[Entries excerpted from a collection]
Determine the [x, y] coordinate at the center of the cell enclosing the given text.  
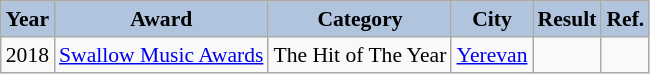
City [492, 19]
The Hit of The Year [360, 55]
Category [360, 19]
Ref. [625, 19]
Award [161, 19]
2018 [28, 55]
Year [28, 19]
Swallow Music Awards [161, 55]
Result [568, 19]
Yerevan [492, 55]
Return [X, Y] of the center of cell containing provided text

Required task: Render the entries above as a Markdown table with the columns "Row" and "Line", one numbered row per line, skipping blank lines and leaving out the pictures.

The response:
| Row | Line |
|---|---|
| 1 | Determine the [x, y] coordinate at the center of the cell enclosing the given text.   |
| 2 | City [492, 19] |
| 3 | The Hit of The Year [360, 55] |
| 4 | Category [360, 19] |
| 5 | Ref. [625, 19] |
| 6 | Award [161, 19] |
| 7 | 2018 [28, 55] |
| 8 | Year [28, 19] |
| 9 | Swallow Music Awards [161, 55] |
| 10 | Result [568, 19] |
| 11 | Yerevan [492, 55] |
| 12 | Return [X, Y] of the center of cell containing provided text |